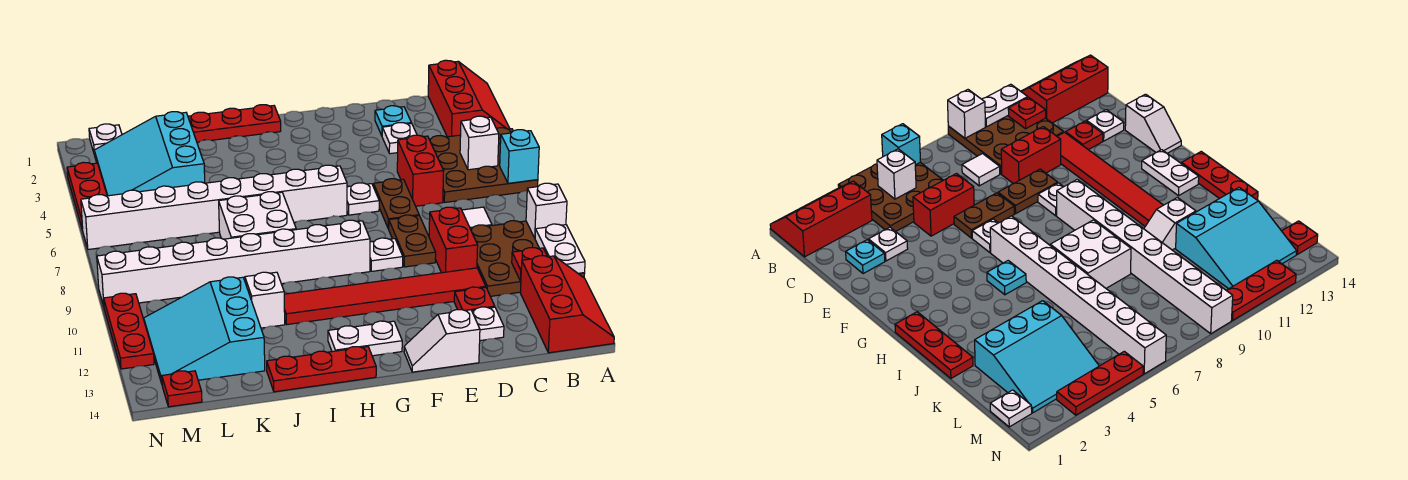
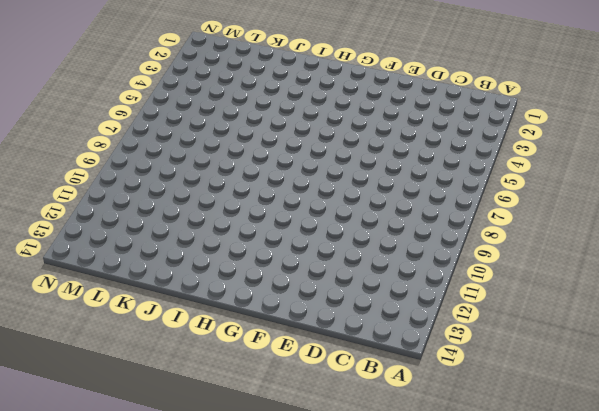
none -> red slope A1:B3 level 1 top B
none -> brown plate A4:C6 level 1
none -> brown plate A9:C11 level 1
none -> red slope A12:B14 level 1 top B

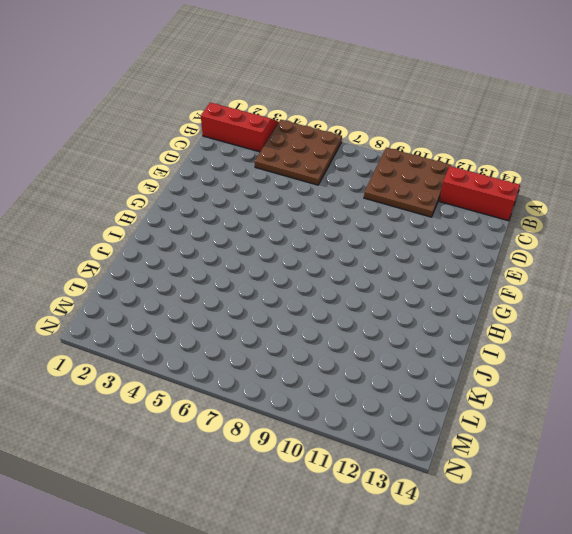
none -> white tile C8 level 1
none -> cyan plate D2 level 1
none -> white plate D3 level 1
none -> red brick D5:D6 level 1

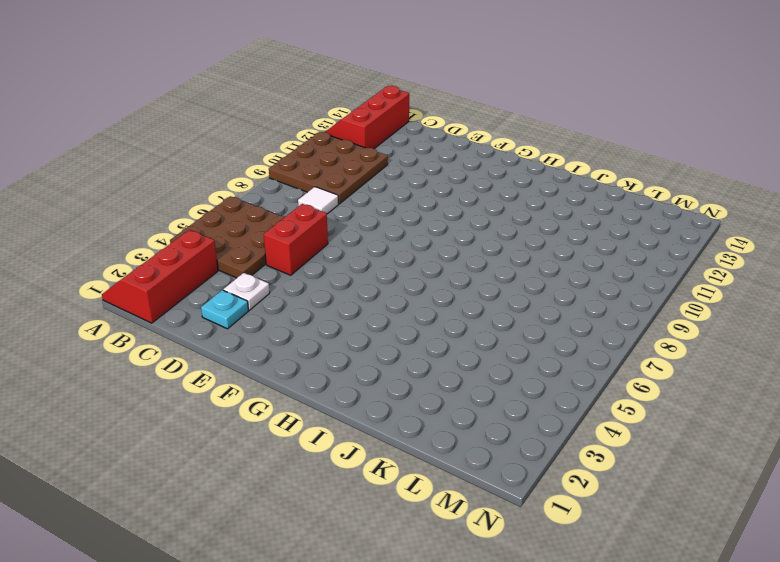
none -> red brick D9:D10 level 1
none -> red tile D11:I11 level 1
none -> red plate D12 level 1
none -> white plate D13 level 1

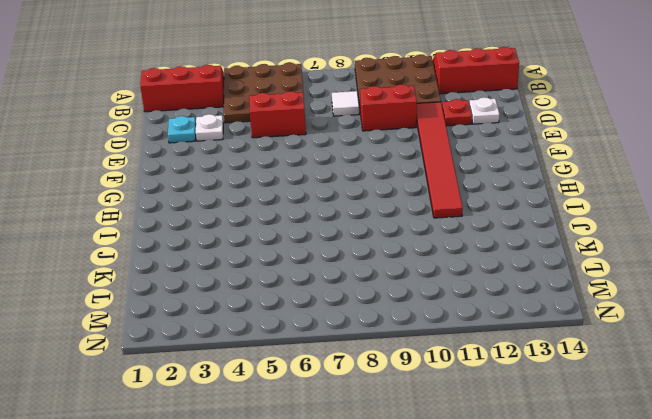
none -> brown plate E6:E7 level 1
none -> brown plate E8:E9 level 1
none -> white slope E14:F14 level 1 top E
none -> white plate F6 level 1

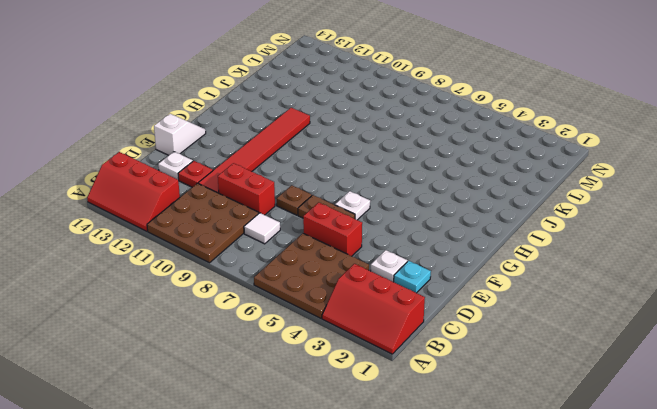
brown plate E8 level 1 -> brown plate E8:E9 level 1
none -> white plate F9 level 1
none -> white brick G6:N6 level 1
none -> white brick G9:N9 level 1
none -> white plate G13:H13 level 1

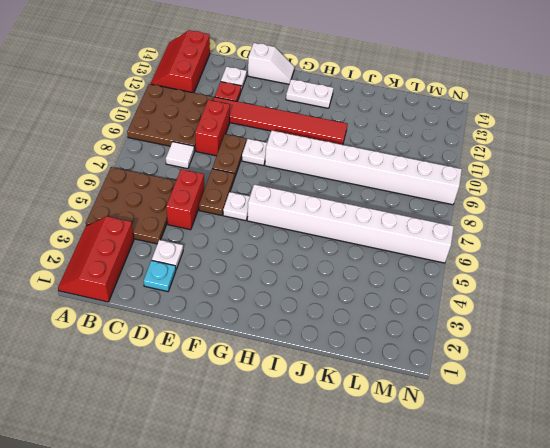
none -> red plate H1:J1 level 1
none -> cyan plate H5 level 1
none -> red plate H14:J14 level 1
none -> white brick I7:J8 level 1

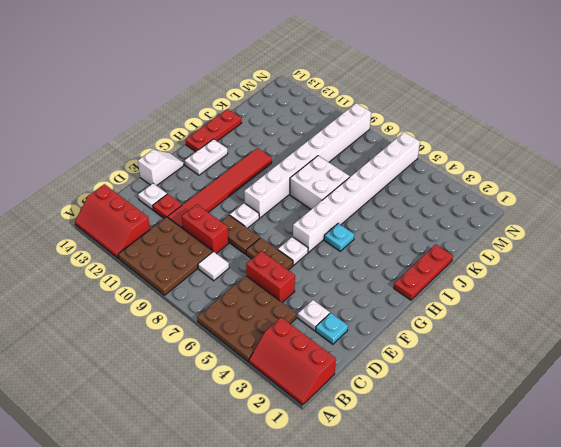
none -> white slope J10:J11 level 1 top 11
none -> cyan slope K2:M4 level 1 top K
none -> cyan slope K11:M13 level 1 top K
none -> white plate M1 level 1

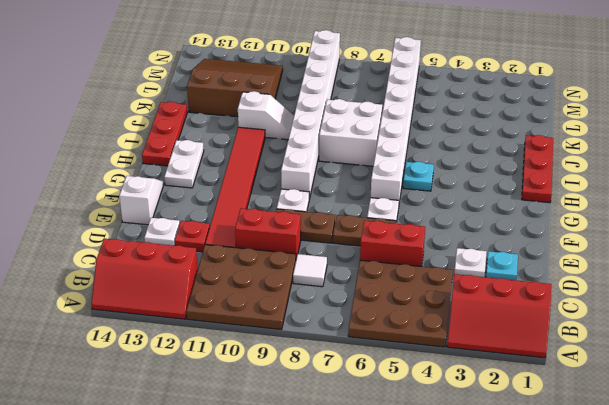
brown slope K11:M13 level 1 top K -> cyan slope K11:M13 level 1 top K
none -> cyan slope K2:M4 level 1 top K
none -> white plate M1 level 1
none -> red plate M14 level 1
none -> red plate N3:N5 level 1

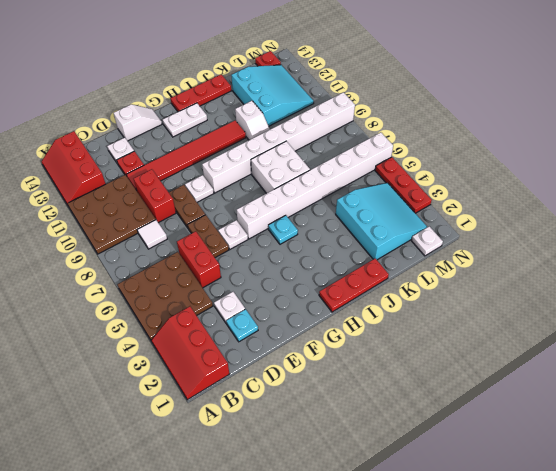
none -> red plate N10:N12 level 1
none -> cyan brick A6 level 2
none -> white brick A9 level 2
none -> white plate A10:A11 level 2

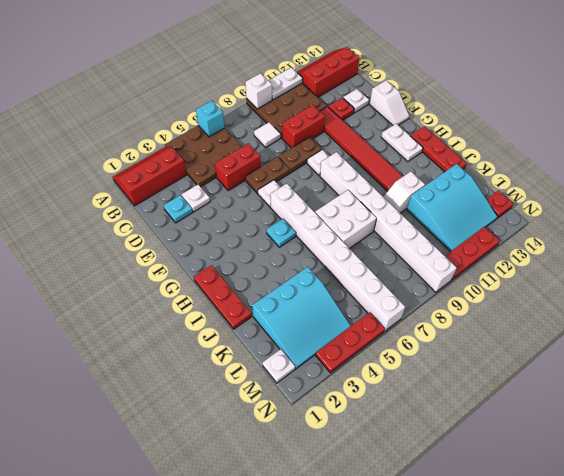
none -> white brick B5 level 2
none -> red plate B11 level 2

----

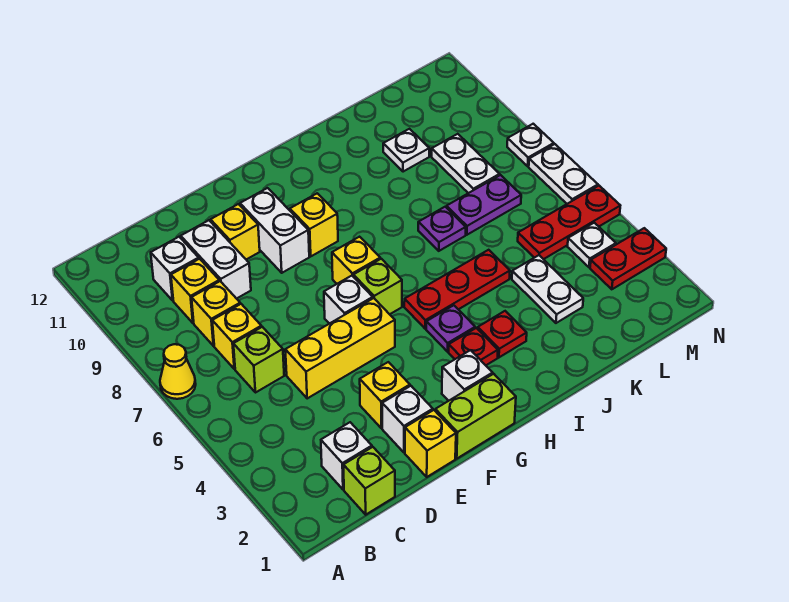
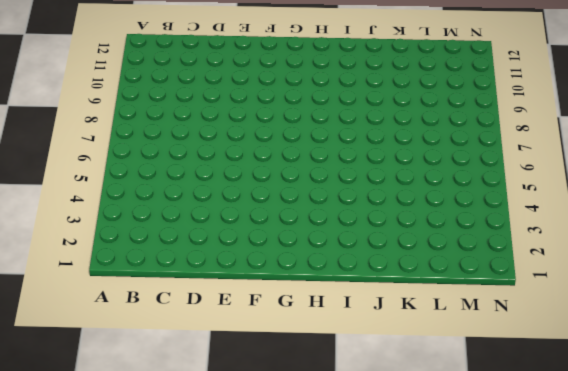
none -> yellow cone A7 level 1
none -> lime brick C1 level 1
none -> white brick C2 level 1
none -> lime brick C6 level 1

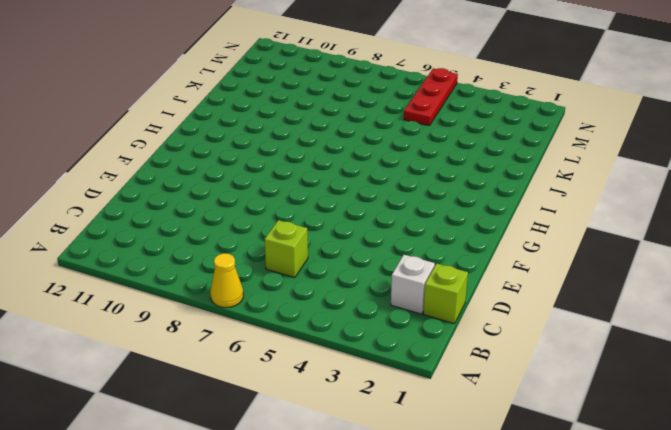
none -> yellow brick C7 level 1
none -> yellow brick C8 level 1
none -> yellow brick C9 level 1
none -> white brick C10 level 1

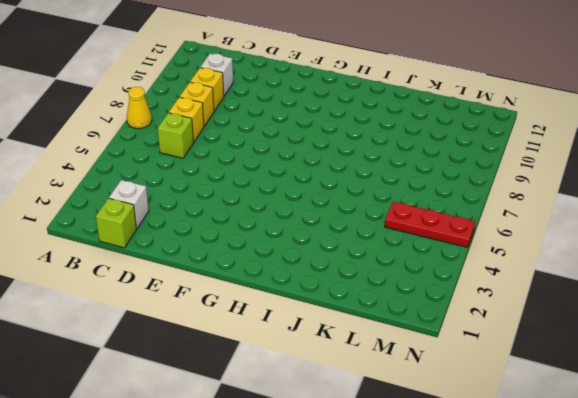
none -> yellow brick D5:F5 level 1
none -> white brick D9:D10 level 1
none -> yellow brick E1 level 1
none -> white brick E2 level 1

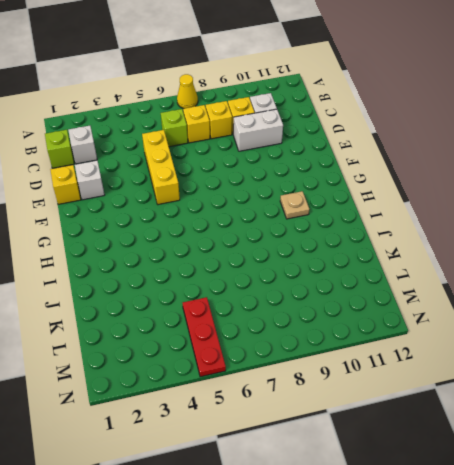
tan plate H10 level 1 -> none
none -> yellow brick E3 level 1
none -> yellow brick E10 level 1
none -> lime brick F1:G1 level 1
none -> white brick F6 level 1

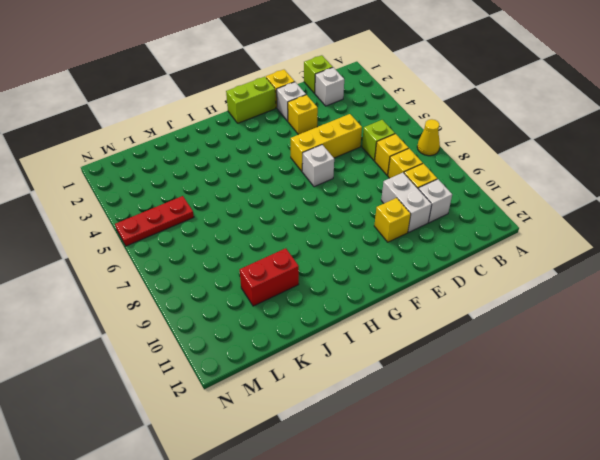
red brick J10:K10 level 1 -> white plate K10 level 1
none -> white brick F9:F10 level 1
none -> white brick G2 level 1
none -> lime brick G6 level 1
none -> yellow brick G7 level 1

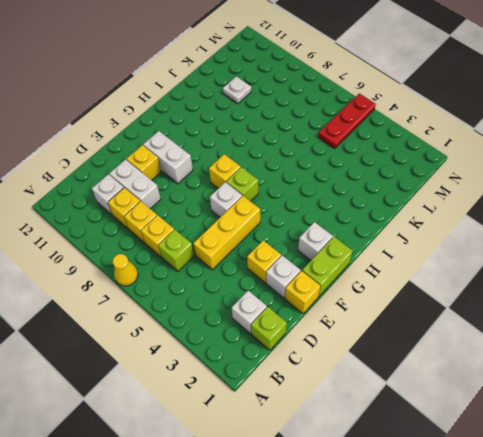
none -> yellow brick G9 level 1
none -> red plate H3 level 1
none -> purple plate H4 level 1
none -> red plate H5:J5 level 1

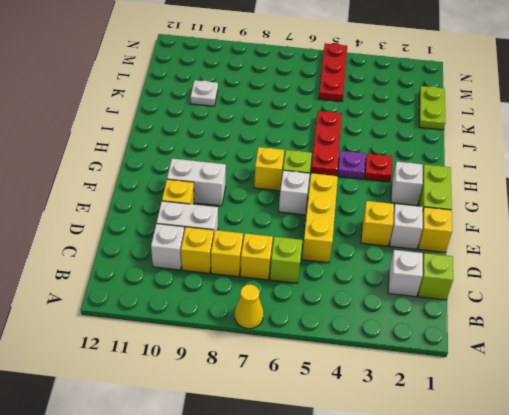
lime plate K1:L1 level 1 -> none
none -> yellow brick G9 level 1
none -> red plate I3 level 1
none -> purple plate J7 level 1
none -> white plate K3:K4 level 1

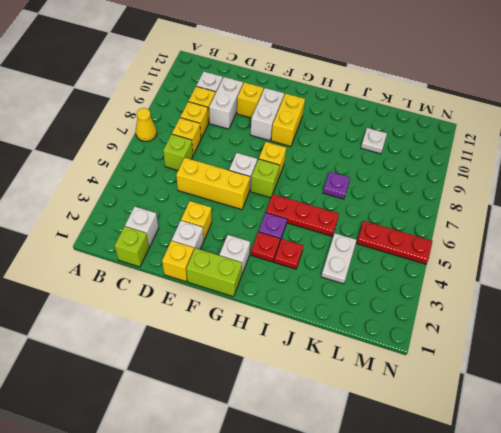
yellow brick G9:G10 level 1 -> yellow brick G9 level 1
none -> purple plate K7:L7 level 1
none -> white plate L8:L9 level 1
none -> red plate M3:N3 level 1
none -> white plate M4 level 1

----

Task brief:
Look above for the line with "none -> red slope A1:B3 level 1 top B" and the line with "none -> red brick D9:D10 level 1", then copy exactly the lines from the first through the second, both kept, with no pictures.

Solution:
none -> red slope A1:B3 level 1 top B
none -> brown plate A4:C6 level 1
none -> brown plate A9:C11 level 1
none -> red slope A12:B14 level 1 top B

none -> white tile C8 level 1
none -> cyan plate D2 level 1
none -> white plate D3 level 1
none -> red brick D5:D6 level 1

none -> red brick D9:D10 level 1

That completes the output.